To do
Repeat, please, only the lines from the top of the data down to the line with "- moved: brown_zuvogu"; include both of those lines.
Segment Open
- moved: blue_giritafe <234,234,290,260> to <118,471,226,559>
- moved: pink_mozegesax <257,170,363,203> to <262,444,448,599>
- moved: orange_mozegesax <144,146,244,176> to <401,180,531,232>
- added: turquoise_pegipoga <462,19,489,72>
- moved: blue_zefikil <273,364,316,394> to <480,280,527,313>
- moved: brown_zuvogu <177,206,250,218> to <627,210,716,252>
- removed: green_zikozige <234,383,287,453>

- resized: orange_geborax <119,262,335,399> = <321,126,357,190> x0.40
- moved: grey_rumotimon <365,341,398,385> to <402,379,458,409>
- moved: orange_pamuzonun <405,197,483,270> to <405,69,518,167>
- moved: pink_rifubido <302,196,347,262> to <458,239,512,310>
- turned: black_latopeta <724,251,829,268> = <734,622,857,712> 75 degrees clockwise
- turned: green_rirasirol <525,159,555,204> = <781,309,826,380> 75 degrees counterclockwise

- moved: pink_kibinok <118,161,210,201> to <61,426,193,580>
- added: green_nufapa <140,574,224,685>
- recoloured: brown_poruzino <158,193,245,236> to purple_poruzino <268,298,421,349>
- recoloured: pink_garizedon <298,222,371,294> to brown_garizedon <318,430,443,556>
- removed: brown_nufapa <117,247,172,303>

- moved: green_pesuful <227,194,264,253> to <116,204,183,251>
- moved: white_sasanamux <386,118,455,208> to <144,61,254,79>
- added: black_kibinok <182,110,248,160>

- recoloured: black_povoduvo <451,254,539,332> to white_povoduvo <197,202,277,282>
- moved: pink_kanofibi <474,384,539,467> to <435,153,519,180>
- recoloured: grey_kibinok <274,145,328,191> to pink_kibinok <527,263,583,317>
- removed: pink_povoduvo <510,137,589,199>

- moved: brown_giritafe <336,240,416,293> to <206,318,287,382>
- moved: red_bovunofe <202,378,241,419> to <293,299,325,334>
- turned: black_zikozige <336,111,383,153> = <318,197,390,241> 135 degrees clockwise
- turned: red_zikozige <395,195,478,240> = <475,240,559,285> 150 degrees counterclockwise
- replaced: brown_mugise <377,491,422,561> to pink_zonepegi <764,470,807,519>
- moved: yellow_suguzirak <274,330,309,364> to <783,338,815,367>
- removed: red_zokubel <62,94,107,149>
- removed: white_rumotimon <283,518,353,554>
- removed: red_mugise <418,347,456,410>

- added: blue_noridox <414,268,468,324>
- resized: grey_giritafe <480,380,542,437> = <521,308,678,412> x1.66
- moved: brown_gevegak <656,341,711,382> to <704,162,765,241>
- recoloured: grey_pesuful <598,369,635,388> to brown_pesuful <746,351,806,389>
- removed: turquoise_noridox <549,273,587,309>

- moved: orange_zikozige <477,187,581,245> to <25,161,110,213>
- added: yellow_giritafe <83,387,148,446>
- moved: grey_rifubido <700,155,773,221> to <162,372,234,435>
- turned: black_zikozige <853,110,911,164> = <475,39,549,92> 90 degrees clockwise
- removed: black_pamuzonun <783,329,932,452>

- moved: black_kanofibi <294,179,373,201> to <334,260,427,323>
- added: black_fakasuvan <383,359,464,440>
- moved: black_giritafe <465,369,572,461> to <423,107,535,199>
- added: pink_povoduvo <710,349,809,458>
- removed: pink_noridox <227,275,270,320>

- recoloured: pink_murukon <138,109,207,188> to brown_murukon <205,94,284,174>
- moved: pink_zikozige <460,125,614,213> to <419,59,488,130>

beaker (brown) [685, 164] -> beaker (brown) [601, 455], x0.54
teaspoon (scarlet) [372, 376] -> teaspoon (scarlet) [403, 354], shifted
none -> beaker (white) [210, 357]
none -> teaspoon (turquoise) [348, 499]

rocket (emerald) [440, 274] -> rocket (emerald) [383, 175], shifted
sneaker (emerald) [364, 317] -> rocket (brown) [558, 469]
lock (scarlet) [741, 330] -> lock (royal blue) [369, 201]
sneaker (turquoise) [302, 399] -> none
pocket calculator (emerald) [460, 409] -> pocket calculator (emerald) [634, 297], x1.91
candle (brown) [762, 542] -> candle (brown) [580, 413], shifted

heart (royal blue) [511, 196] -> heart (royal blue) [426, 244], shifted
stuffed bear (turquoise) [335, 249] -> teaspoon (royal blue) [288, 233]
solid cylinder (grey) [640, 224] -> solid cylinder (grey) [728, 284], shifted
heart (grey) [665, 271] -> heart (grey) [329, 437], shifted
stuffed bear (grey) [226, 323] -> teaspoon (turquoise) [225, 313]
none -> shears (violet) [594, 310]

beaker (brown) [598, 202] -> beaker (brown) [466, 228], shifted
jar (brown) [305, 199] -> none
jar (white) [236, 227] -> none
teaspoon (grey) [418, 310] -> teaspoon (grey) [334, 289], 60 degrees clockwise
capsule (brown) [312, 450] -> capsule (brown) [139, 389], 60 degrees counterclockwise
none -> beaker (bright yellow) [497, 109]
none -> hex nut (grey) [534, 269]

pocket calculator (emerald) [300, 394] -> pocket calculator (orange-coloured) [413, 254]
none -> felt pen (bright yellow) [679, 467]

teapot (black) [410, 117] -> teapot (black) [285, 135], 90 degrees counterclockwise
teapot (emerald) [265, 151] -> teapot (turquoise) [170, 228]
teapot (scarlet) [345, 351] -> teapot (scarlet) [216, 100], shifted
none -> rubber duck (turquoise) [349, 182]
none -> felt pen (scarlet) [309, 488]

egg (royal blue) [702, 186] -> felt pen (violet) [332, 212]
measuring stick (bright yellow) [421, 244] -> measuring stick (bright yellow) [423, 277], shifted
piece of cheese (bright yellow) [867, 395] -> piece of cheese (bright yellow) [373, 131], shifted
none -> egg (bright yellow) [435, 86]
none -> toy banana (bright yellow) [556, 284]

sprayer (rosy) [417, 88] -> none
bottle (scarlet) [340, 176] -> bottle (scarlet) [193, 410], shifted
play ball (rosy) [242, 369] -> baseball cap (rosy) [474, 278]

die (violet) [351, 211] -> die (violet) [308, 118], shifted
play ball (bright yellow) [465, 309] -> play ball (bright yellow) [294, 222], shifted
Segment Closed
Task output
- moved: blue_giritafe <234,234,290,260> to <118,471,226,559>
- moved: pink_mozegesax <257,170,363,203> to <262,444,448,599>
- moved: orange_mozegesax <144,146,244,176> to <401,180,531,232>
- added: turquoise_pegipoga <462,19,489,72>
- moved: blue_zefikil <273,364,316,394> to <480,280,527,313>
- moved: brown_zuvogu <177,206,250,218> to <627,210,716,252>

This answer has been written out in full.